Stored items
%%
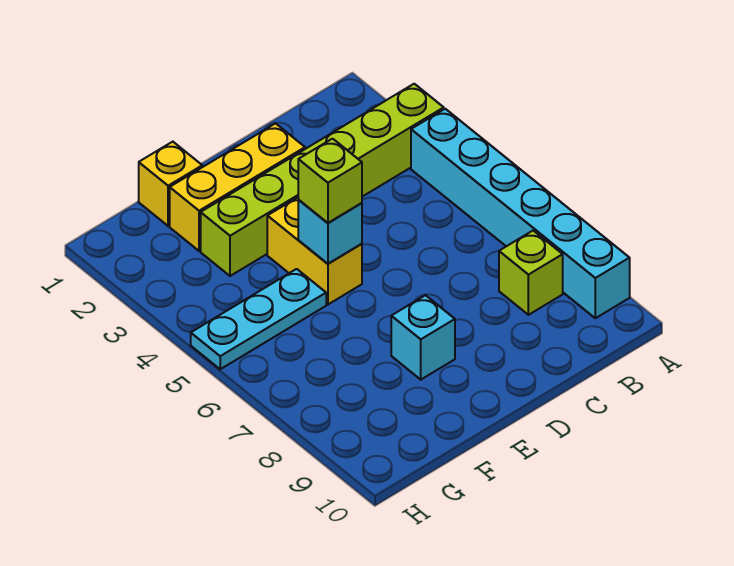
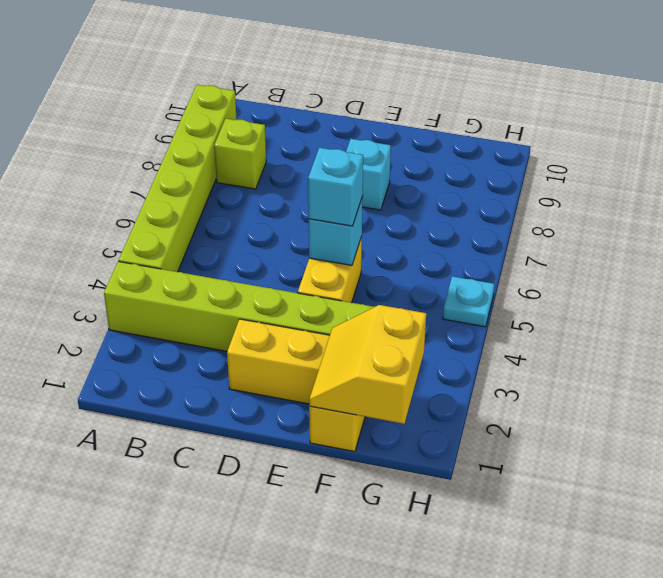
cyan 1x6 brick [411,109,630,318] -> lime 1x6 brick [119,85,237,272]
lime 1x1 brick [298,139,362,223] -> cyan 1x1 brick [308,148,363,226]
none -> yellow 2x2 slope [309,305,426,424]
cyan 1x3 plate [191,269,326,369] -> cyan 1x1 plate [443,276,494,327]

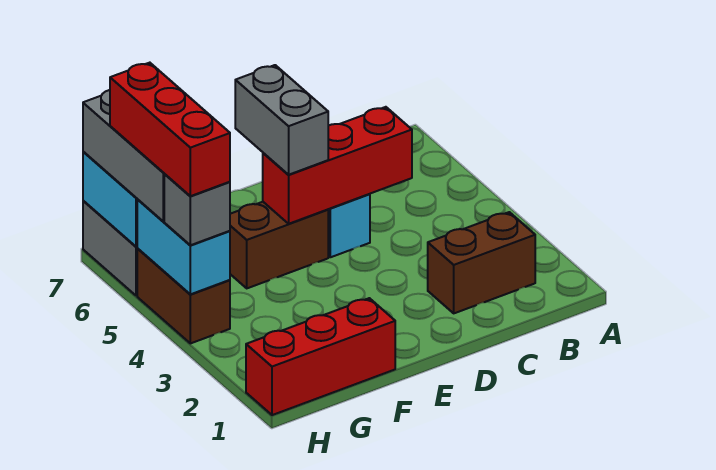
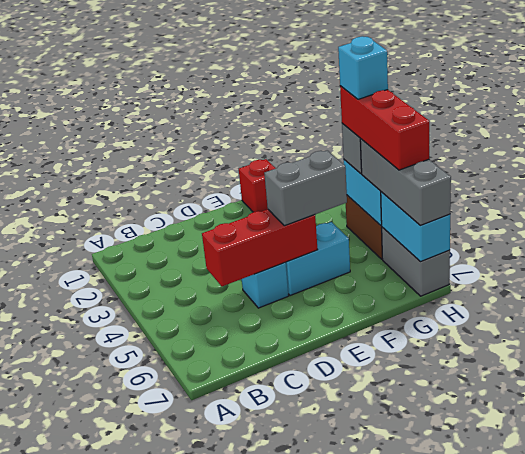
brown 1x2 brick [428,212,535,313] -> none
brown 1x2 brick [230,202,328,288] -> cyan 1x2 brick [285,222,350,296]
grey 1x2 brick [235,65,328,175] -> grey 1x2 brick turned to [264,150,347,226]
red 1x3 brick [246,298,395,415] -> red 1x1 brick [239,159,276,212]
none -> cyan 1x1 brick [338,36,388,99]

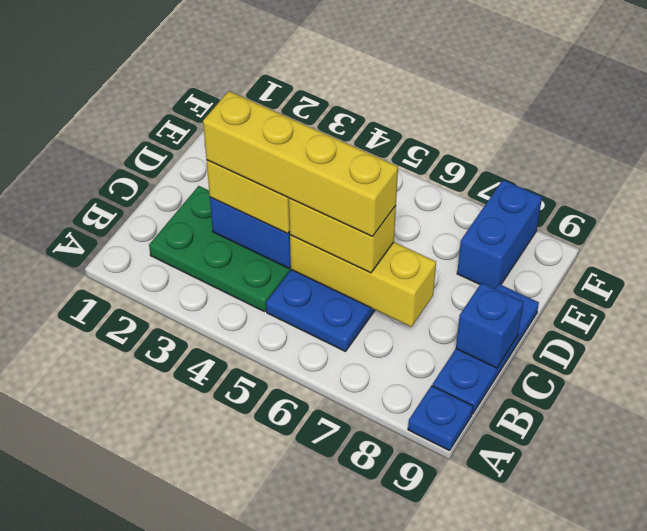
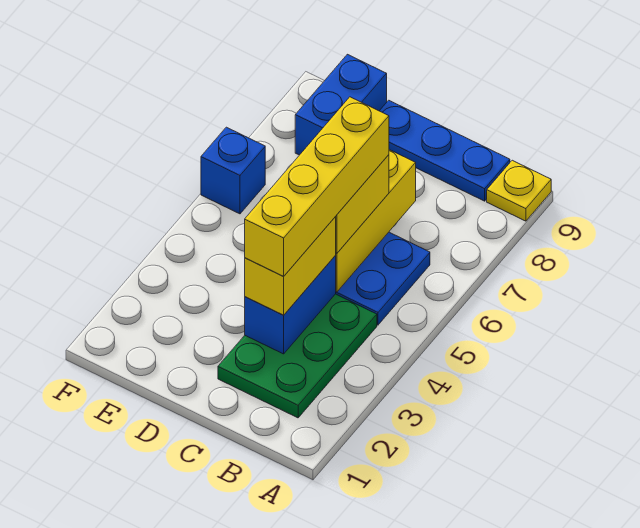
blue 1x1 plate [408,386,473,451] -> yellow 1x1 plate [487,160,551,221]
blue 1x1 brick [456,283,523,368] -> blue 1x1 brick moved to [201,127,265,214]
blue 1x2 brick [457,180,542,289] -> blue 1x2 brick turned to [295,54,387,155]

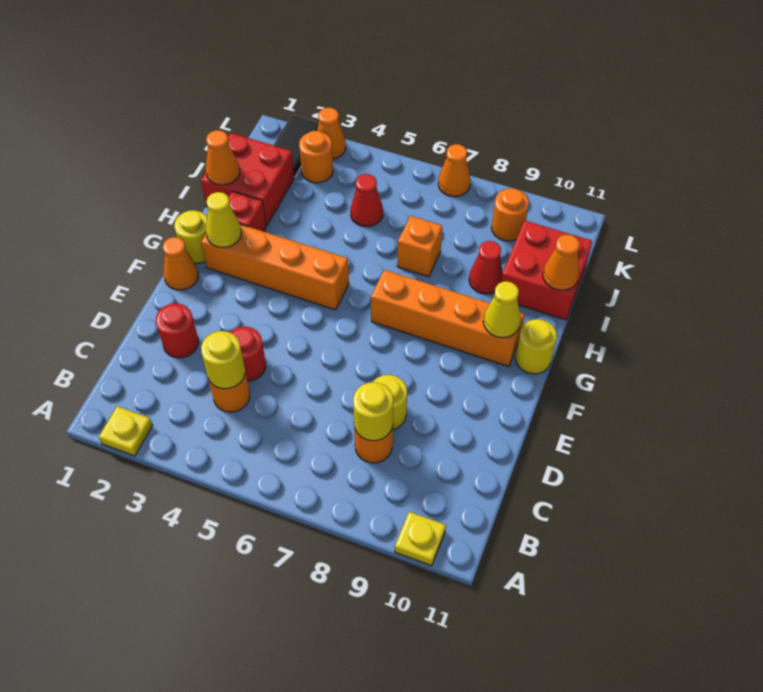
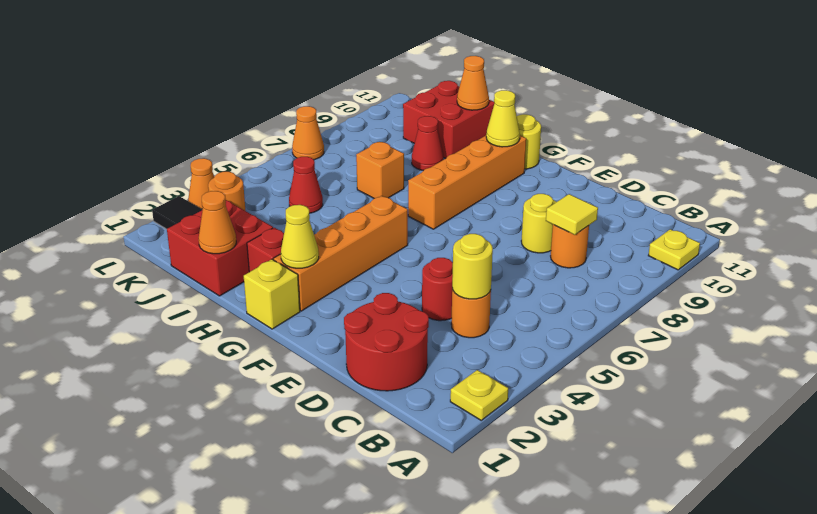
yellow 1x1 round brick [353,382,393,441] -> yellow 1x1 tile [546,194,598,235]
red 1x1 round brick [156,303,198,358] -> red 2x2 round brick [344,293,429,391]
orange 1x1 cone [163,237,198,290] -> none
yellow 1x1 round brick [174,210,207,263] -> yellow 1x1 brick [244,259,300,329]
orange 1x1 round brick [491,188,529,241] -> none

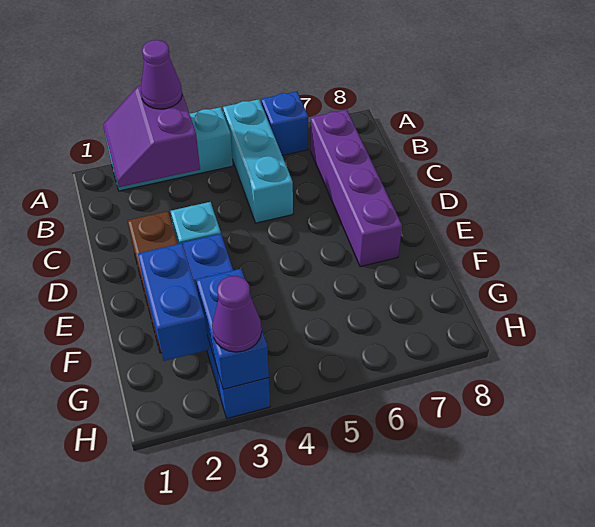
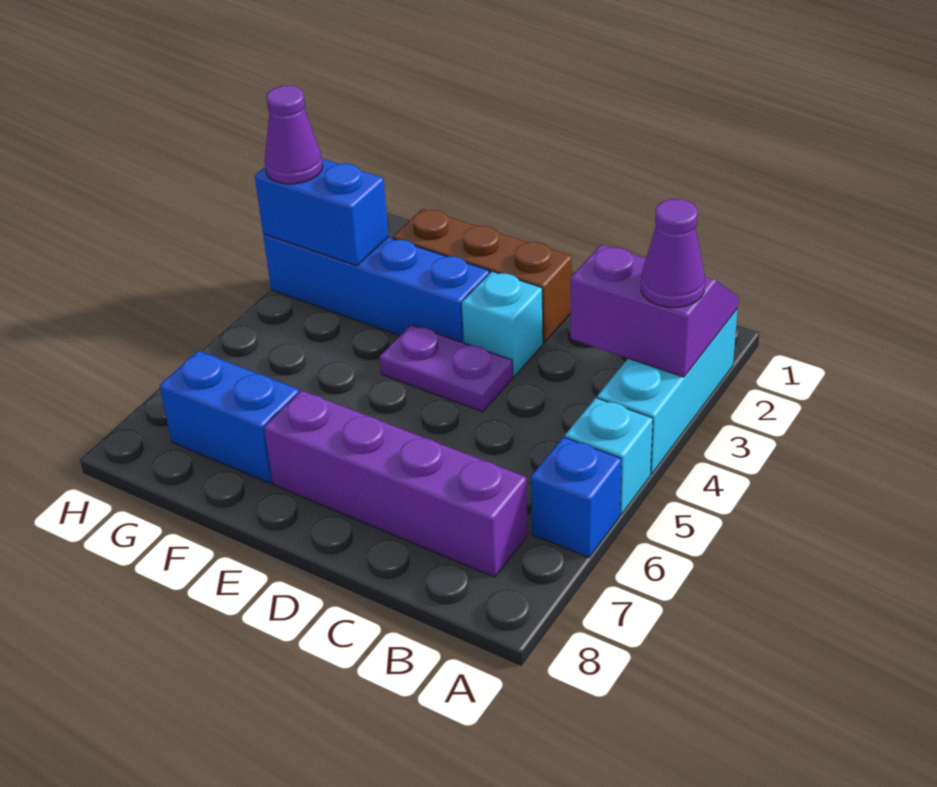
cyan 1x3 brick [223,99,293,223] -> cyan 1x1 brick [565,398,653,515]
none -> purple 1x2 plate [380,325,513,412]
blue 1x2 brick [138,243,209,361] -> blue 1x2 brick moved to [160,351,299,483]

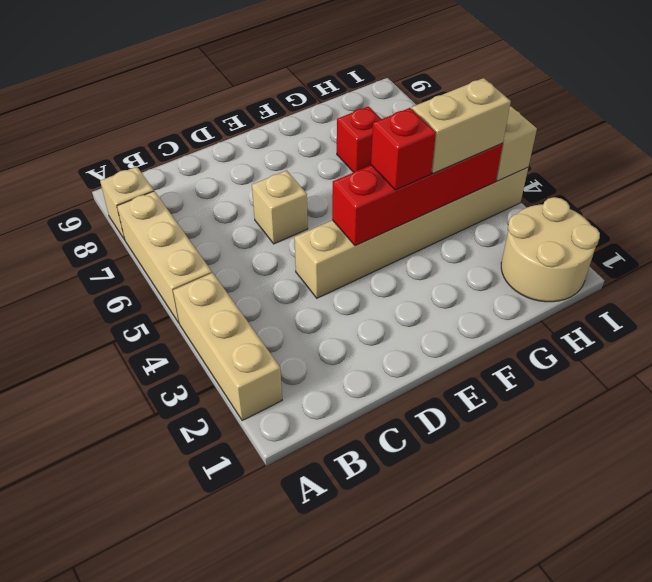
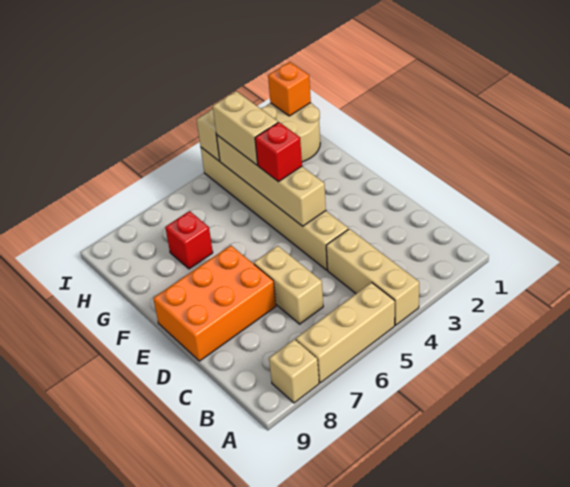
tan 1x3 brick [173,273,282,421] -> tan 1x3 brick turned to [326,229,419,325]
tan 1x1 brick [252,170,308,244] -> tan 1x2 brick [254,246,323,324]
none -> orange 2x3 brick [153,245,276,361]
red 1x4 brick [332,143,503,246] -> tan 1x4 brick [217,135,326,226]
none -> orange 1x1 brick [268,62,311,116]

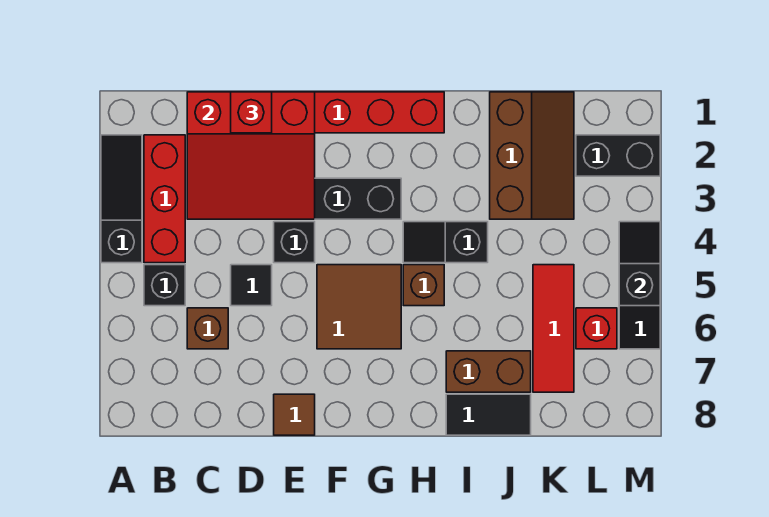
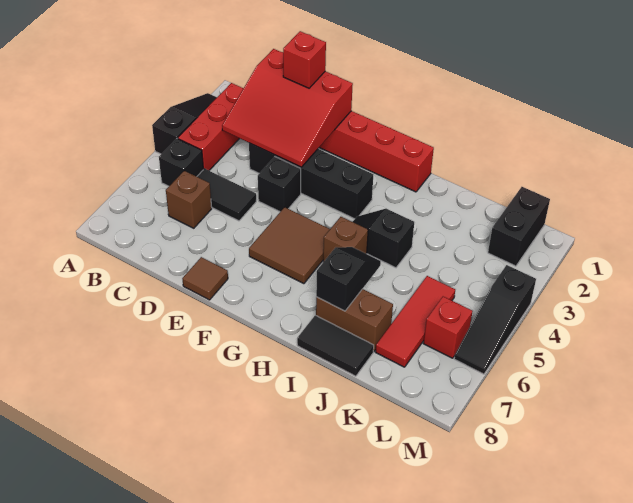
black 1x1 tile [231,265,272,306] -> black 1x2 tile [197,169,256,221]
brown 2x3 slope [490,92,574,219] -> none
black 1x2 brick [576,135,660,176] -> black 1x2 brick turned to [488,187,550,266]
black 1x2 slope [619,222,660,306] -> black 1x2 slope moved to [316,247,381,311]

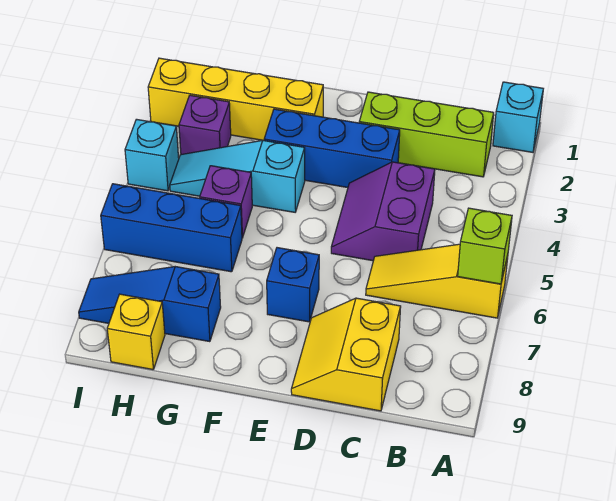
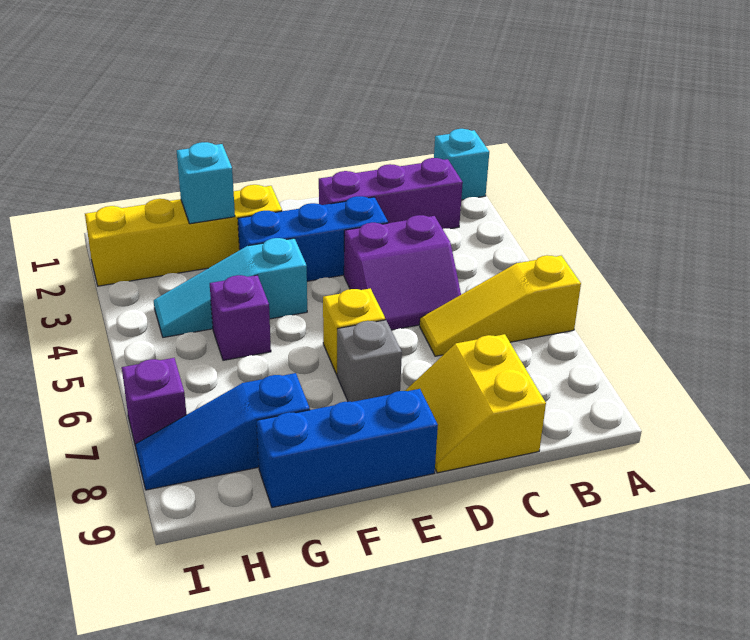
lime 1x1 brick [458,208,512,284] -> none
lime 1x3 brick [359,92,494,177] -> purple 1x3 brick [319,158,463,229]
purple 2x2 slope [331,162,435,261] -> purple 2x2 slope turned to [344,215,461,330]
blue 1x1 brick [267,248,319,322] -> grey 1x1 brick [337,320,402,402]
blue 1x3 brick [101,184,242,272] -> blue 1x3 brick moved to [257,389,438,508]
purple 1x1 brick [179,95,231,155] -> purple 1x1 brick moved to [122,358,187,447]
yellow 1x1 brick [107,294,165,370] -> yellow 1x1 brick moved to [323,288,385,375]
cyan 1x1 brick [125,119,179,191] -> cyan 1x1 brick moved to [177,142,235,224]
%%
» **INSTRUCTIONS TO FOLLOW**:
Send back exactly the lines from the line with "yellow 1x1 brick [107,294,165,370]" through the end of the records.

» **WRITTEN SOLUTION**:
yellow 1x1 brick [107,294,165,370] -> yellow 1x1 brick moved to [323,288,385,375]
cyan 1x1 brick [125,119,179,191] -> cyan 1x1 brick moved to [177,142,235,224]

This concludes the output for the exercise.